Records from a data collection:
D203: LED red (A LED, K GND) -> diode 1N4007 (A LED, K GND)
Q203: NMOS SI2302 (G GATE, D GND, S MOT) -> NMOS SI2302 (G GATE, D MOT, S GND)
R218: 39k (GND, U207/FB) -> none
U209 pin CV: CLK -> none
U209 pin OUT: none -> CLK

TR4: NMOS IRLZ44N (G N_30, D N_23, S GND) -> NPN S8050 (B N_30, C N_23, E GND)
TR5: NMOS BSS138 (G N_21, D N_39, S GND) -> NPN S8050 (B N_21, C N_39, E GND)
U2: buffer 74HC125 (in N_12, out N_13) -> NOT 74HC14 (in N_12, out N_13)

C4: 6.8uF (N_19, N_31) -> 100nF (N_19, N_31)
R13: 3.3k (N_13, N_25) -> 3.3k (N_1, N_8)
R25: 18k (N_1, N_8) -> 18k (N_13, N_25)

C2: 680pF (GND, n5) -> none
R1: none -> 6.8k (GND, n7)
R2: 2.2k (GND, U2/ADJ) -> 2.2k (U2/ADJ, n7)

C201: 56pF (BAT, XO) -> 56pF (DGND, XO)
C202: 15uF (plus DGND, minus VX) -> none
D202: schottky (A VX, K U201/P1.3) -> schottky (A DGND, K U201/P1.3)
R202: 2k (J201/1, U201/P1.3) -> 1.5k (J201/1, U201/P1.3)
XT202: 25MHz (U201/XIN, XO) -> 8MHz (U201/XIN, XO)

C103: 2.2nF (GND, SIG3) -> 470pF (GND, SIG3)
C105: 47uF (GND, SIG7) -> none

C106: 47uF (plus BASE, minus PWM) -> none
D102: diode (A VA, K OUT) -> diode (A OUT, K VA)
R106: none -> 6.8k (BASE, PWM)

▶ [Exercise]: All that belongs in your answer is the stretch of entries above from the line with "U209 pin OUT: none -> CLK" through the line with "D102: diode (A", printed exactly.

▶ [Task result]:
U209 pin OUT: none -> CLK

TR4: NMOS IRLZ44N (G N_30, D N_23, S GND) -> NPN S8050 (B N_30, C N_23, E GND)
TR5: NMOS BSS138 (G N_21, D N_39, S GND) -> NPN S8050 (B N_21, C N_39, E GND)
U2: buffer 74HC125 (in N_12, out N_13) -> NOT 74HC14 (in N_12, out N_13)

C4: 6.8uF (N_19, N_31) -> 100nF (N_19, N_31)
R13: 3.3k (N_13, N_25) -> 3.3k (N_1, N_8)
R25: 18k (N_1, N_8) -> 18k (N_13, N_25)

C2: 680pF (GND, n5) -> none
R1: none -> 6.8k (GND, n7)
R2: 2.2k (GND, U2/ADJ) -> 2.2k (U2/ADJ, n7)

C201: 56pF (BAT, XO) -> 56pF (DGND, XO)
C202: 15uF (plus DGND, minus VX) -> none
D202: schottky (A VX, K U201/P1.3) -> schottky (A DGND, K U201/P1.3)
R202: 2k (J201/1, U201/P1.3) -> 1.5k (J201/1, U201/P1.3)
XT202: 25MHz (U201/XIN, XO) -> 8MHz (U201/XIN, XO)

C103: 2.2nF (GND, SIG3) -> 470pF (GND, SIG3)
C105: 47uF (GND, SIG7) -> none

C106: 47uF (plus BASE, minus PWM) -> none
D102: diode (A VA, K OUT) -> diode (A OUT, K VA)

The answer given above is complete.